_Exercise_
Copy the rows below word for word, beginning with the first row and continuing through the row that contains "eels (427, 1222)", with both ends included.

# Start of Material to process

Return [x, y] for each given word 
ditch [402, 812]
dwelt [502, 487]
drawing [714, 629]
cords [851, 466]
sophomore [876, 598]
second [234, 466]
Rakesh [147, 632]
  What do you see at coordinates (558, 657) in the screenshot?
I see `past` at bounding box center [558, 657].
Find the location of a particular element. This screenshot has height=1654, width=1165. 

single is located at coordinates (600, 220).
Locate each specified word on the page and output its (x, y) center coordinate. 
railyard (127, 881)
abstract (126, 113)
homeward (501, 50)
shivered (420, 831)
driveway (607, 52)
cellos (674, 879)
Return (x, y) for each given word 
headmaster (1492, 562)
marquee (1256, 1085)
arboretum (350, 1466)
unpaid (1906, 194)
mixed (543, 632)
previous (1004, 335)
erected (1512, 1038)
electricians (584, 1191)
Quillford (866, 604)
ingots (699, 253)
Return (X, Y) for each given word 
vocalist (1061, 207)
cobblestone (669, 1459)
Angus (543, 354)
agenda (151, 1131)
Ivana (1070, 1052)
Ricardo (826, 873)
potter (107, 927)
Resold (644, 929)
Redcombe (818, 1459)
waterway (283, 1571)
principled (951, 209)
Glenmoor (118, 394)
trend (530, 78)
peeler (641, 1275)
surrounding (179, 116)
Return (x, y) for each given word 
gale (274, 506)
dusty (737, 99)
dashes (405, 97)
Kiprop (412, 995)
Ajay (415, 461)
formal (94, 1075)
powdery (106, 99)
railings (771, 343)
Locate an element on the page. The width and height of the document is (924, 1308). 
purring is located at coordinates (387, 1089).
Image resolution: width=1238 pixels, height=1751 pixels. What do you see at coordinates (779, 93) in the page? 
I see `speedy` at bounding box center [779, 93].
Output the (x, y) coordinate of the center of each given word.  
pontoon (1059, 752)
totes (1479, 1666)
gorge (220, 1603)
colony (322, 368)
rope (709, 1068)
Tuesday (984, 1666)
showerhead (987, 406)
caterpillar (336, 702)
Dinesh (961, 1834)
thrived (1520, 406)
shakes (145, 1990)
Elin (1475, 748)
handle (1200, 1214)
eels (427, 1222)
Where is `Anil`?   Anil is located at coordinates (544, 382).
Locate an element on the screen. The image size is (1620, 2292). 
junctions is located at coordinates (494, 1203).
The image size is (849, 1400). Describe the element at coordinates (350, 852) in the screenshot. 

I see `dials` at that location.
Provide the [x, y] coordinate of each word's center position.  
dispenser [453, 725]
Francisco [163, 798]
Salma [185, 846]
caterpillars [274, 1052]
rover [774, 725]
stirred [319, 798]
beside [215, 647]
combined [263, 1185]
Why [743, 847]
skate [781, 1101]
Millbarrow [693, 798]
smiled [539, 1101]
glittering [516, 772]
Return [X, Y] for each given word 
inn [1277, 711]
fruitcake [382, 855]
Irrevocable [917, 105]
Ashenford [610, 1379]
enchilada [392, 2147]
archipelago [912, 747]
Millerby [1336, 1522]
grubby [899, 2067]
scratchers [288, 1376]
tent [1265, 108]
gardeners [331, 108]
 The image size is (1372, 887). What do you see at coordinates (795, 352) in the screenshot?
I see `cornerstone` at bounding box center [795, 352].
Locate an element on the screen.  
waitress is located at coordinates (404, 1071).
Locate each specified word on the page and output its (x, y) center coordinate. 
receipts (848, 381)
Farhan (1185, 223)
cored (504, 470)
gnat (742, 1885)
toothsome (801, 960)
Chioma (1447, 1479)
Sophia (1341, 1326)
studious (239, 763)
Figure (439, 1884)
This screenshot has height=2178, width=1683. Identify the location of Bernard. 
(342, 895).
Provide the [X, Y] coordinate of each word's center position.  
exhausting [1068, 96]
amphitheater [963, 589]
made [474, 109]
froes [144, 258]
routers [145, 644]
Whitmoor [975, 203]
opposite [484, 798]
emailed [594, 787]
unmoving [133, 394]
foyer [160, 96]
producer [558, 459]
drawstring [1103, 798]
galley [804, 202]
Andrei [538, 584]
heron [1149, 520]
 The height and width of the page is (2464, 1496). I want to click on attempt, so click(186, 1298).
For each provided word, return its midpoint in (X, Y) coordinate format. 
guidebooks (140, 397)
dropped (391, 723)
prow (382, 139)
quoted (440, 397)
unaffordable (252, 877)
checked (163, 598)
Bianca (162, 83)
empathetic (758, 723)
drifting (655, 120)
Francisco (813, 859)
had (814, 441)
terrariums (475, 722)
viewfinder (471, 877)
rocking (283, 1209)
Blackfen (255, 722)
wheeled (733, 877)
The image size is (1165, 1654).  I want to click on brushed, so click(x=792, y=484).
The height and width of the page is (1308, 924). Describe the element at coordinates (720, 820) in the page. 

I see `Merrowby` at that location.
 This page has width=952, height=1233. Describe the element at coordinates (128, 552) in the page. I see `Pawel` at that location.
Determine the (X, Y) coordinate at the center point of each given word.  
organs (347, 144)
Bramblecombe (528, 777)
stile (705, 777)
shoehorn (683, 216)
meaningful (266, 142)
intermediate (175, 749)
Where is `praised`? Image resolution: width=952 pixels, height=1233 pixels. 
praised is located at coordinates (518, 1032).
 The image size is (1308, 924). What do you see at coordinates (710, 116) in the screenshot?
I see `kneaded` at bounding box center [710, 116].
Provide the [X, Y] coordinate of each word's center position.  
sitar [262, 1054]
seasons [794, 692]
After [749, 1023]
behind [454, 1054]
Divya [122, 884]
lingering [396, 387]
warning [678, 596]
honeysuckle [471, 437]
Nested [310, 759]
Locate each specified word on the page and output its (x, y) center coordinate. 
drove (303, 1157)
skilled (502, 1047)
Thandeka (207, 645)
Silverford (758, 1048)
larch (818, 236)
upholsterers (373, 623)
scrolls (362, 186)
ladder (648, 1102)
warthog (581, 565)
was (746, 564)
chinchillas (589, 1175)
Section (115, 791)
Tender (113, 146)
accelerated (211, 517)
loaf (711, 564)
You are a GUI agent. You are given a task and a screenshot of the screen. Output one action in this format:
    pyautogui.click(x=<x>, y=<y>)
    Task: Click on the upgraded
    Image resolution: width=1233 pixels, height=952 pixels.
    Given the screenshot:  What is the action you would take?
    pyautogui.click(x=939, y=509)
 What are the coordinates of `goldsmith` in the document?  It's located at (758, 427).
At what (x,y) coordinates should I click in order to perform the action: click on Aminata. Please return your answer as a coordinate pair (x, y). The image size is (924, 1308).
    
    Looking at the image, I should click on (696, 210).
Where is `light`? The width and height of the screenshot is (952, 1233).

# End of Material to process

_Answer to this task_
Return [x, y] for each given word 
ditch [402, 812]
dwelt [502, 487]
drawing [714, 629]
cords [851, 466]
sophomore [876, 598]
second [234, 466]
Rakesh [147, 632]
  What do you see at coordinates (558, 657) in the screenshot?
I see `past` at bounding box center [558, 657].
Find the location of a particular element. This screenshot has height=1654, width=1165. 

single is located at coordinates (600, 220).
Locate each specified word on the page and output its (x, y) center coordinate. 
railyard (127, 881)
abstract (126, 113)
homeward (501, 50)
shivered (420, 831)
driveway (607, 52)
cellos (674, 879)
Return (x, y) for each given word 
headmaster (1492, 562)
marquee (1256, 1085)
arboretum (350, 1466)
unpaid (1906, 194)
mixed (543, 632)
previous (1004, 335)
erected (1512, 1038)
electricians (584, 1191)
Quillford (866, 604)
ingots (699, 253)
Return (X, Y) for each given word 
vocalist (1061, 207)
cobblestone (669, 1459)
Angus (543, 354)
agenda (151, 1131)
Ivana (1070, 1052)
Ricardo (826, 873)
potter (107, 927)
Resold (644, 929)
Redcombe (818, 1459)
waterway (283, 1571)
principled (951, 209)
Glenmoor (118, 394)
trend (530, 78)
peeler (641, 1275)
surrounding (179, 116)
Return (x, y) for each given word 
gale (274, 506)
dusty (737, 99)
dashes (405, 97)
Kiprop (412, 995)
Ajay (415, 461)
formal (94, 1075)
powdery (106, 99)
railings (771, 343)
Locate an element on the page. The width and height of the document is (924, 1308). 
purring is located at coordinates (387, 1089).
Image resolution: width=1238 pixels, height=1751 pixels. What do you see at coordinates (779, 93) in the page? 
I see `speedy` at bounding box center [779, 93].
Output the (x, y) coordinate of the center of each given word.  
pontoon (1059, 752)
totes (1479, 1666)
gorge (220, 1603)
colony (322, 368)
rope (709, 1068)
Tuesday (984, 1666)
showerhead (987, 406)
caterpillar (336, 702)
Dinesh (961, 1834)
thrived (1520, 406)
shakes (145, 1990)
Elin (1475, 748)
handle (1200, 1214)
eels (427, 1222)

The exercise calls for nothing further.